> WHAT IS EXPECTED
Write out the following listing's lines from the one with "KEYS1 pin K1: D7 -> D11" to the one with "RFID pin SS: D12 -> D6", exactly, with both included and no others.

> SUPPLIED RECORDS
%%
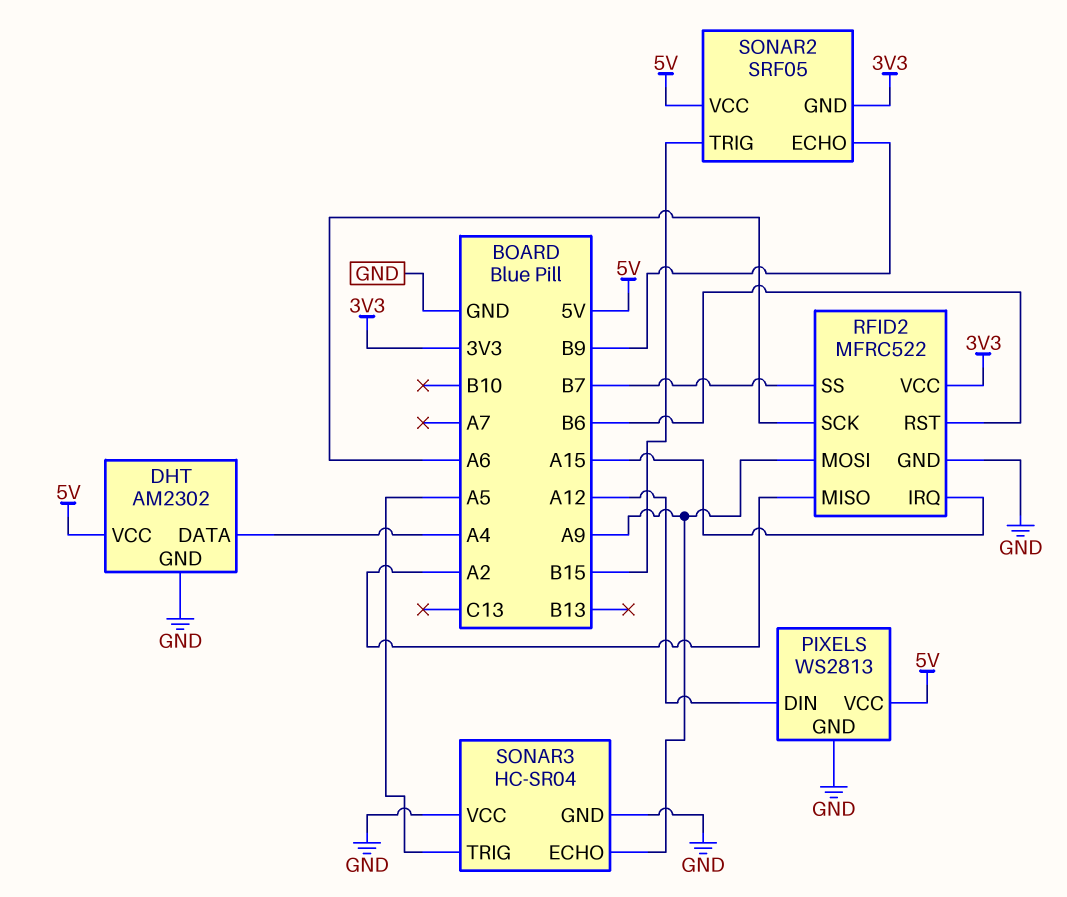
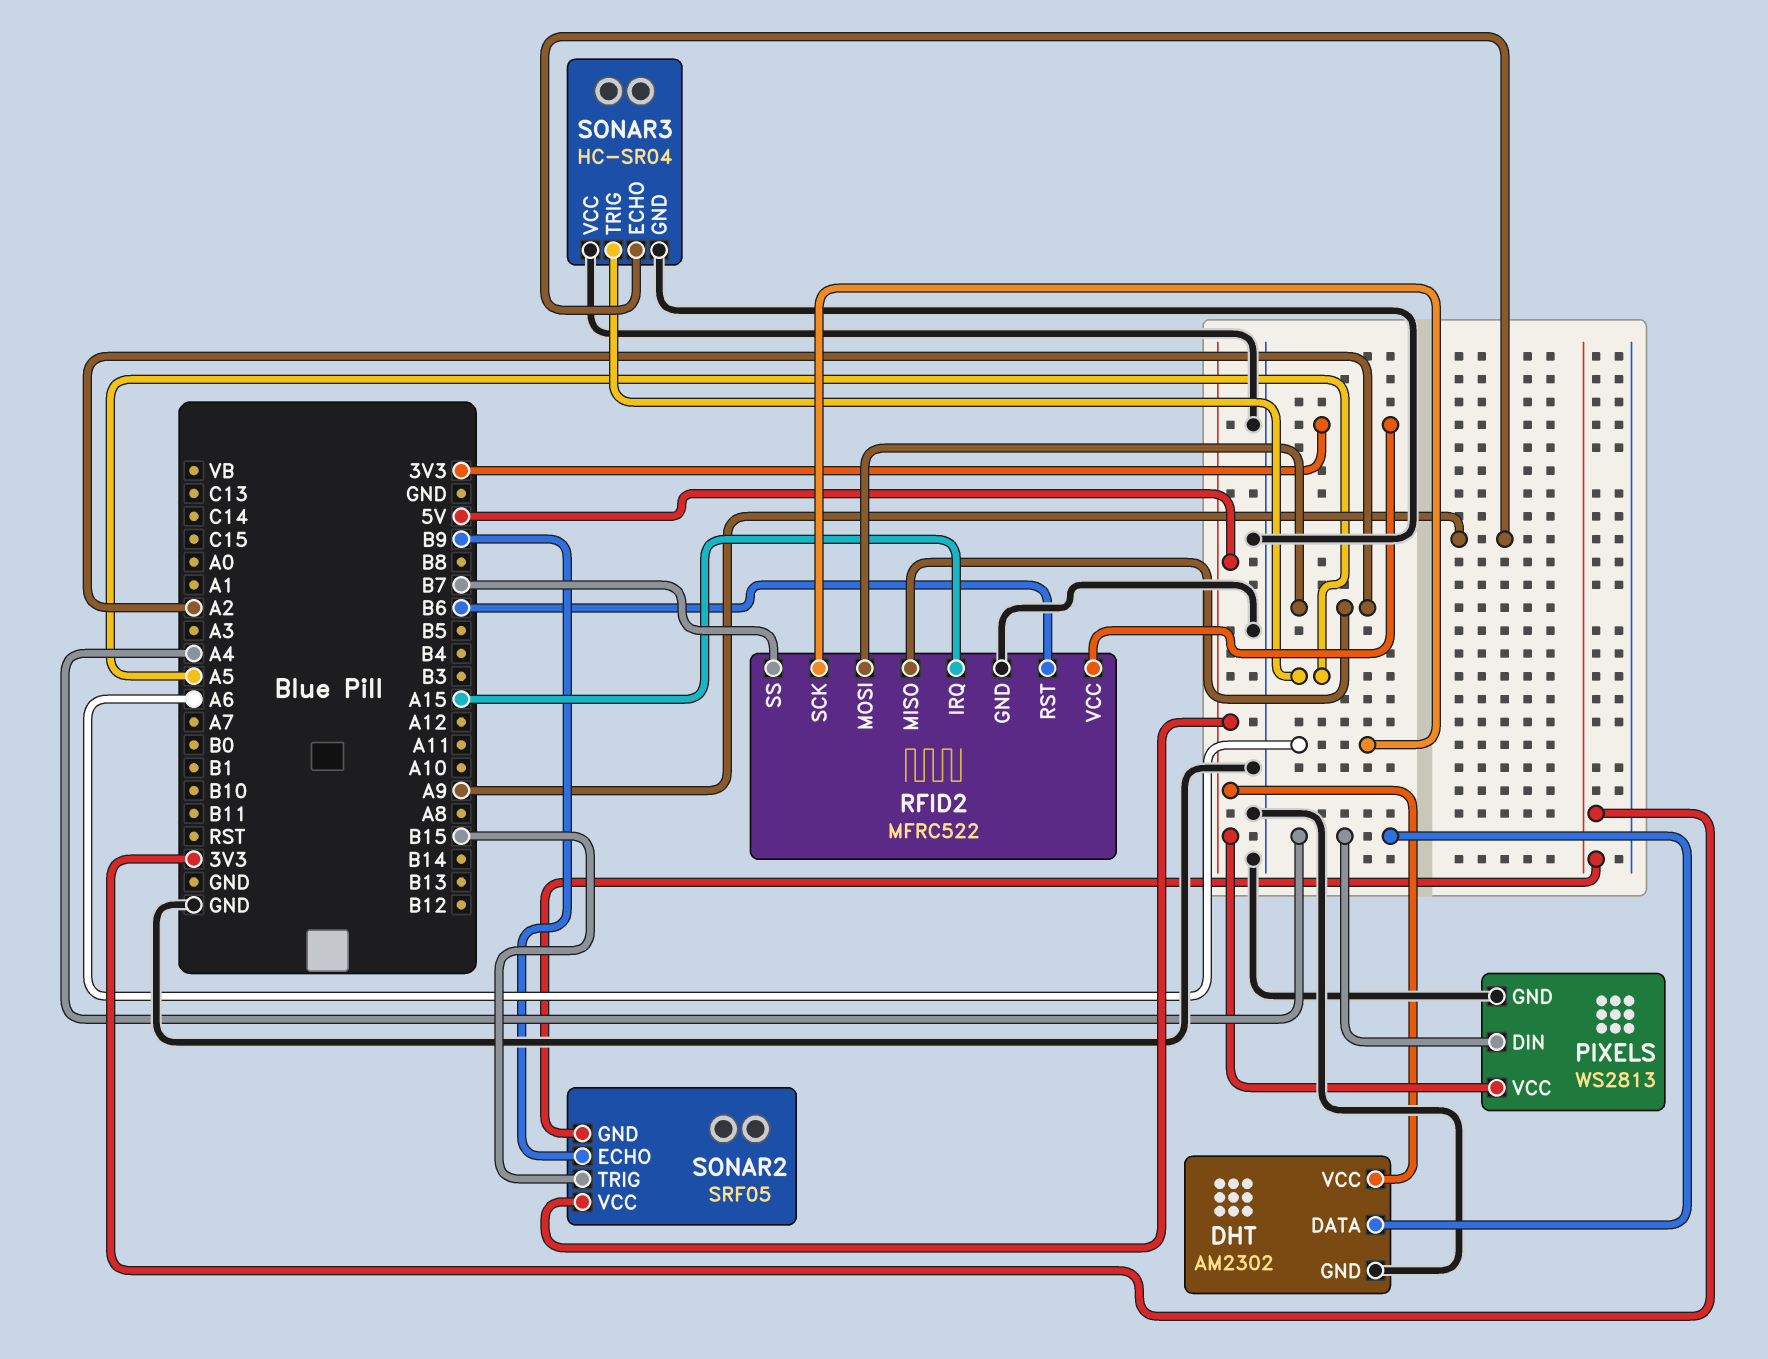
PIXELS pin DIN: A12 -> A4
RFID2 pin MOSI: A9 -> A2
%%
%%
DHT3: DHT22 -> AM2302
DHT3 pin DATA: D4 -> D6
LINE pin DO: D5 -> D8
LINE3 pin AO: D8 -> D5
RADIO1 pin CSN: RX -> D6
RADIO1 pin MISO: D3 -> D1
%%
%%
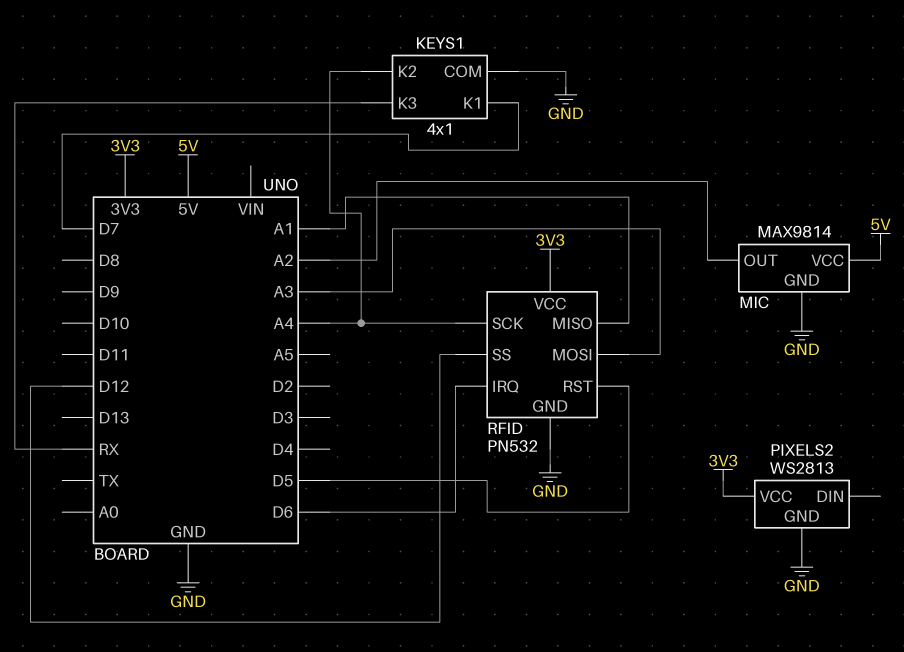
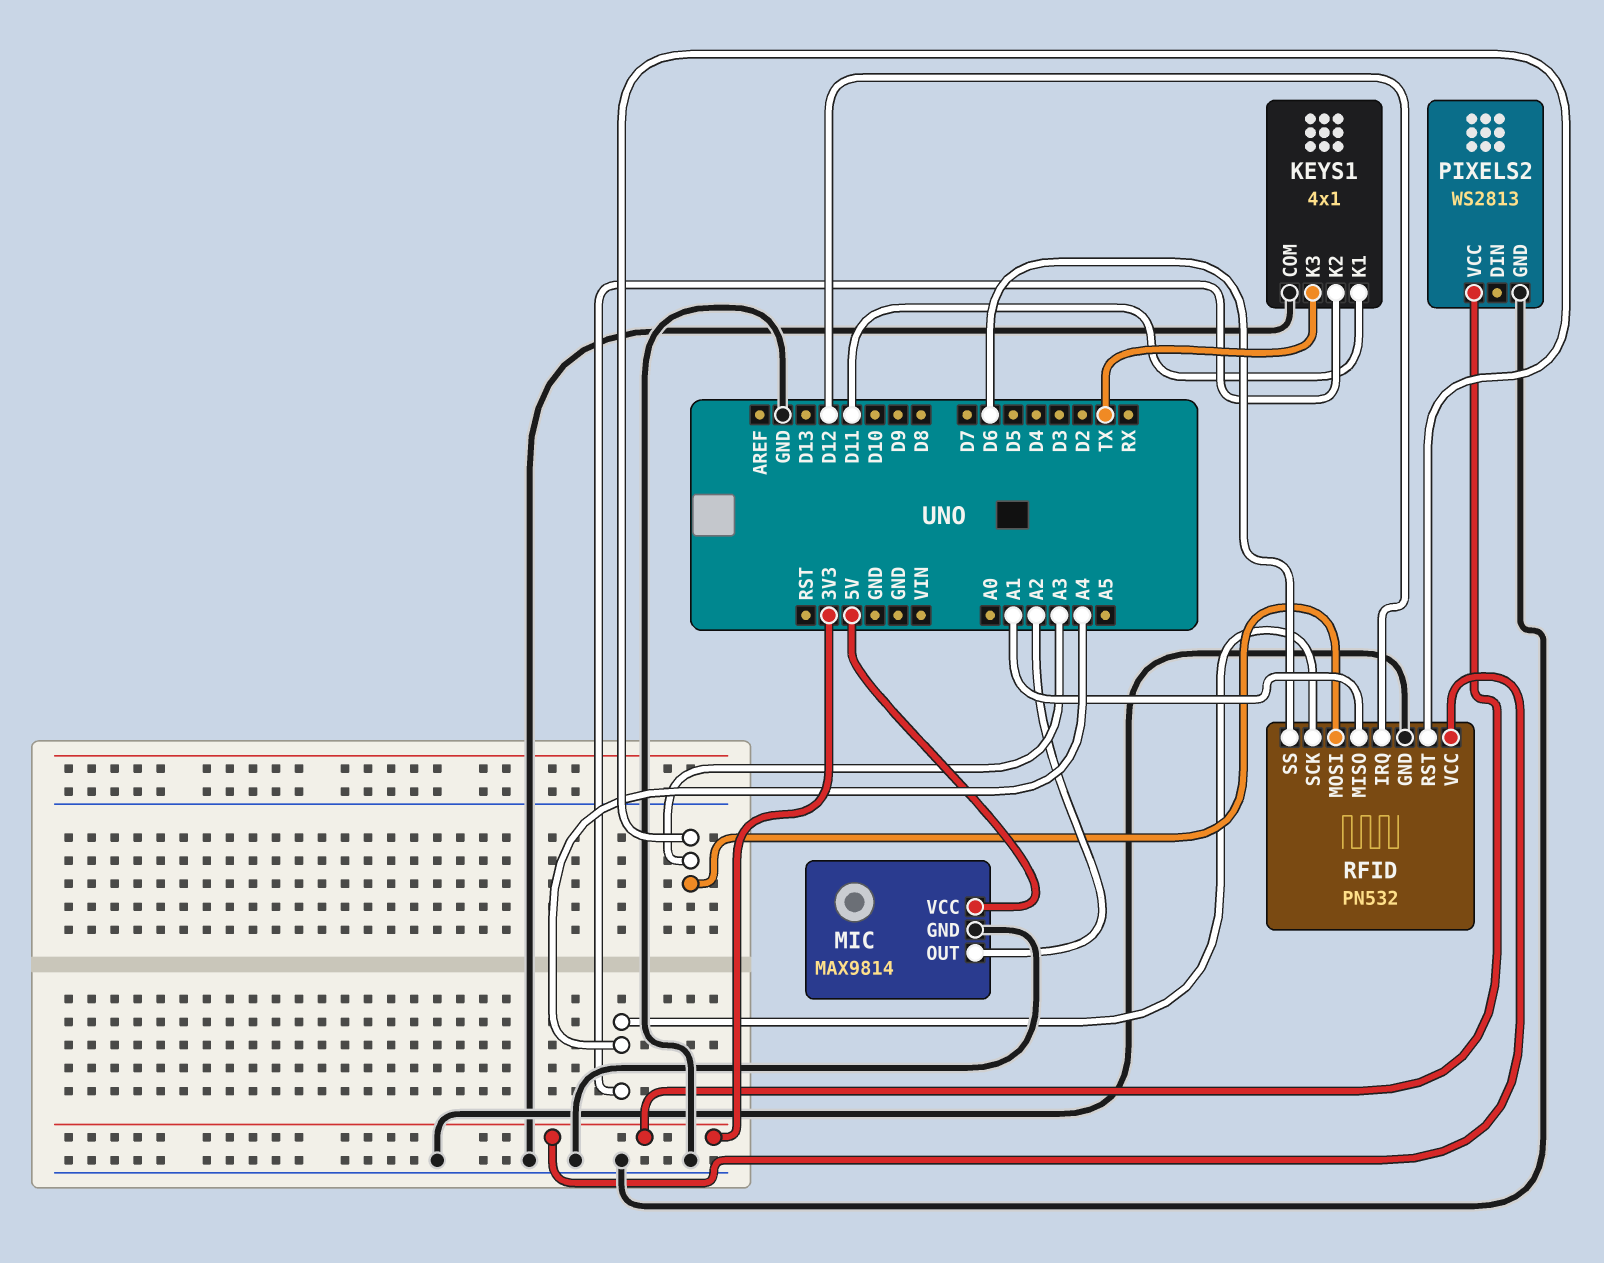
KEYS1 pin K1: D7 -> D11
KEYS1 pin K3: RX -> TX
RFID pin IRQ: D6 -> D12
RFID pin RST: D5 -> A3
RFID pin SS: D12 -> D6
%%
> EXERCISE ANSWER
KEYS1 pin K1: D7 -> D11
KEYS1 pin K3: RX -> TX
RFID pin IRQ: D6 -> D12
RFID pin RST: D5 -> A3
RFID pin SS: D12 -> D6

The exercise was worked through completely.